**Your objective:** Start with the line containing "D1: diode 1N4004 (A CLK, K VDD) -> none" and write out each line through the end of the listing, exactly as given.

**Extracted records:**
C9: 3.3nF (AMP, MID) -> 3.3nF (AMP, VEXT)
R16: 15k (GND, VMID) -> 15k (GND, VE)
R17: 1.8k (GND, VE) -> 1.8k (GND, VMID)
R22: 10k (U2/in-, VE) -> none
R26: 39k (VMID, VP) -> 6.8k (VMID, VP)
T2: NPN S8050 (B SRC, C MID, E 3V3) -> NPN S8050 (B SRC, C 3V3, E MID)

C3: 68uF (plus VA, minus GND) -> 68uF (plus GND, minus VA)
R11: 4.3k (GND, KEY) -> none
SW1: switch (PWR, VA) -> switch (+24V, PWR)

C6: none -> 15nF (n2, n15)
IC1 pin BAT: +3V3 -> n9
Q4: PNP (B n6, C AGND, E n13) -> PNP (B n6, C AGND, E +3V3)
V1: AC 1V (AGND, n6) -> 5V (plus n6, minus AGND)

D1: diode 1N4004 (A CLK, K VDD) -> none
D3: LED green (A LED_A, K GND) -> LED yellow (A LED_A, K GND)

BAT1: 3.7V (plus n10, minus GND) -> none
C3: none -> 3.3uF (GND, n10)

**Your solution:**
D1: diode 1N4004 (A CLK, K VDD) -> none
D3: LED green (A LED_A, K GND) -> LED yellow (A LED_A, K GND)

BAT1: 3.7V (plus n10, minus GND) -> none
C3: none -> 3.3uF (GND, n10)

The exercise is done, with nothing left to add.